▶ _Entries shown_:
******************************
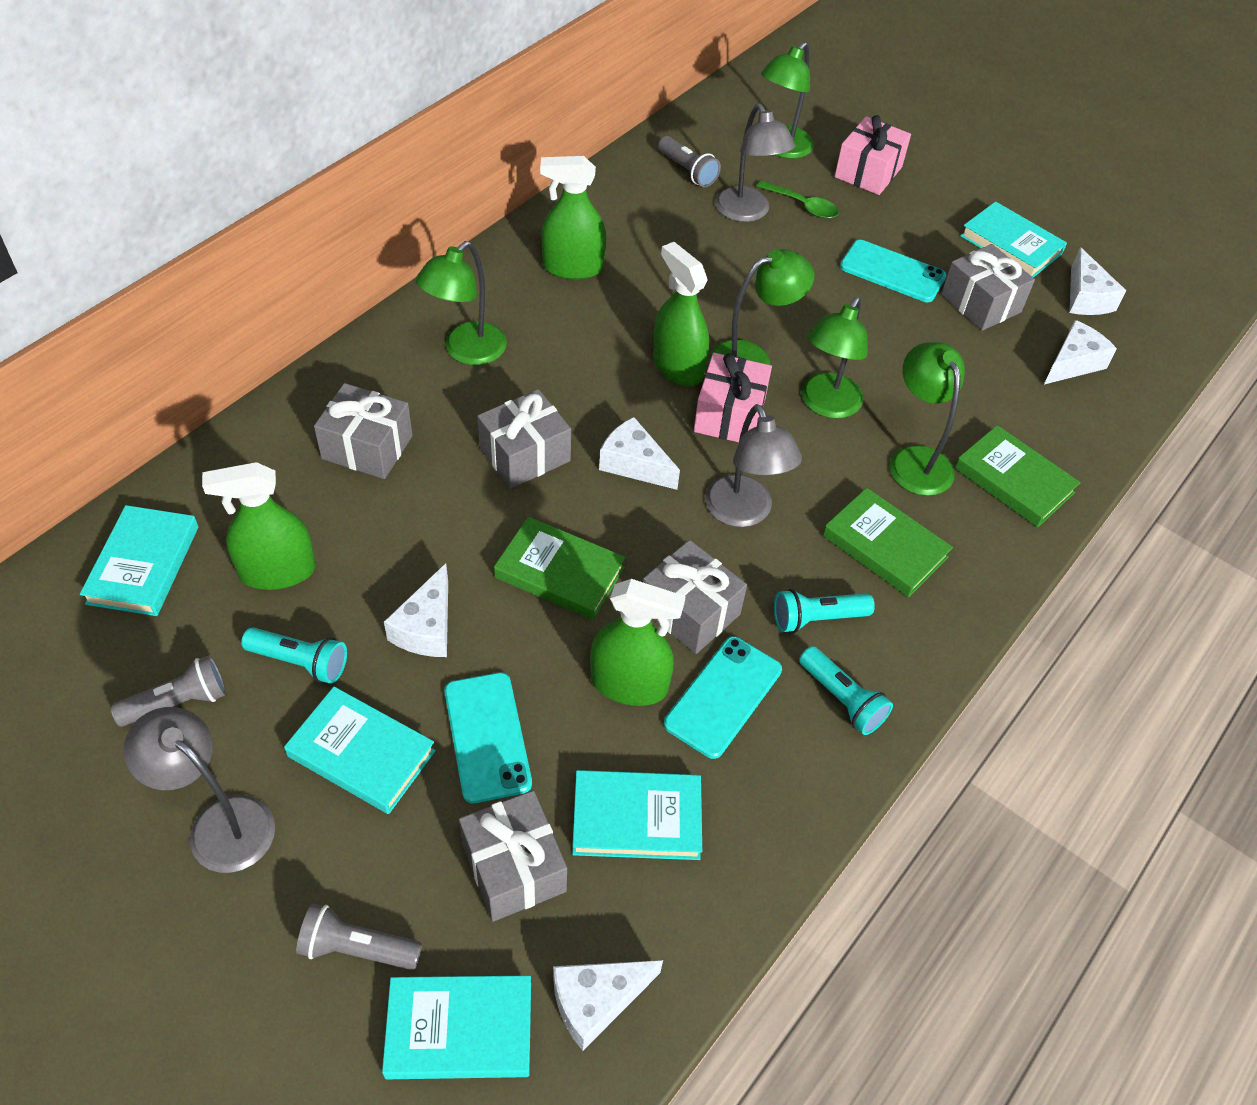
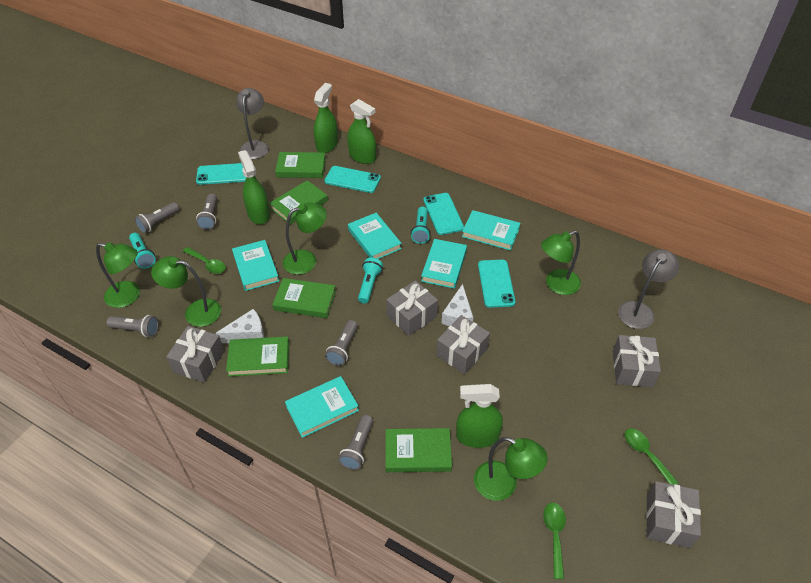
green book: 3 -> 5
green spoon: 1 -> 3
grey flashlight: 3 -> 5
grey lamp: 3 -> 2
pink gift: 2 -> 0
turquoise phone: 3 -> 4
white cheese: 5 -> 2

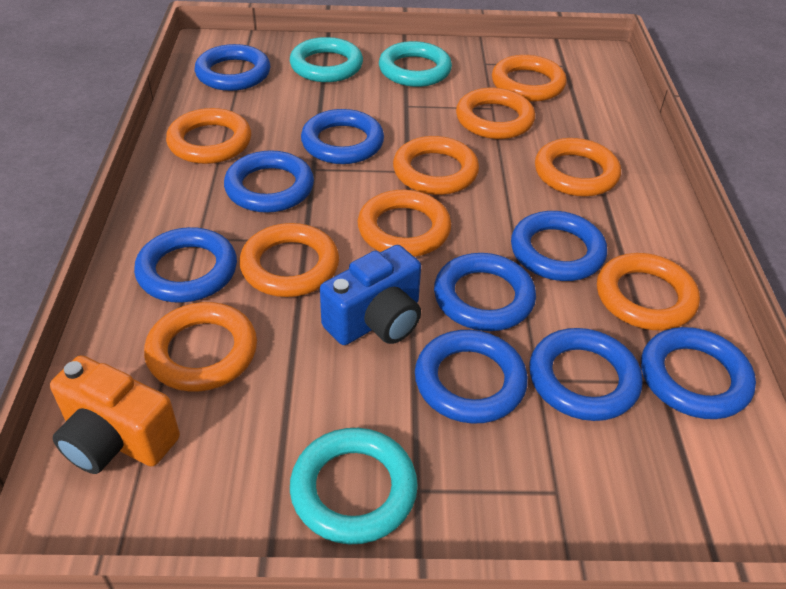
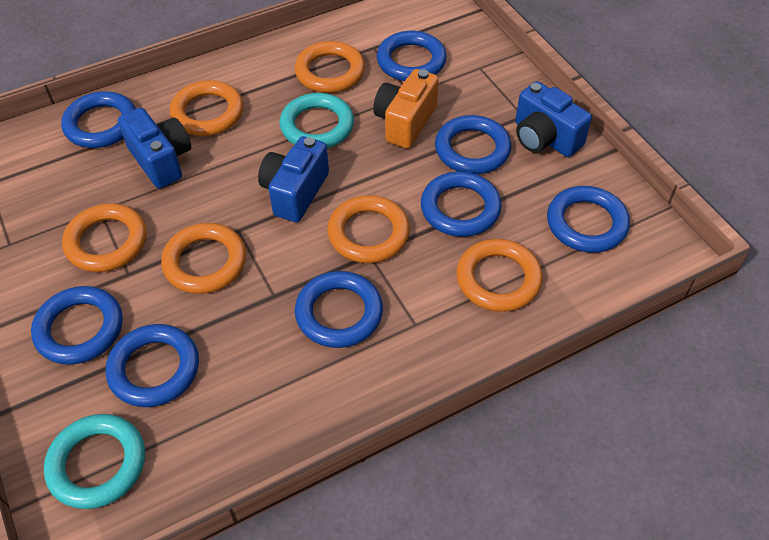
blue camera: 1 -> 3
blue ring: 9 -> 8
orange ring: 9 -> 6
turquoise ring: 3 -> 2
******************************
Please output the lines of the records above from the one with "pink gift: 2 -> 0" through the last, exactly as they appear and with both ends included; skip any pictures and add nothing.

▶ _Result_:
pink gift: 2 -> 0
turquoise phone: 3 -> 4
white cheese: 5 -> 2

blue camera: 1 -> 3
blue ring: 9 -> 8
orange ring: 9 -> 6
turquoise ring: 3 -> 2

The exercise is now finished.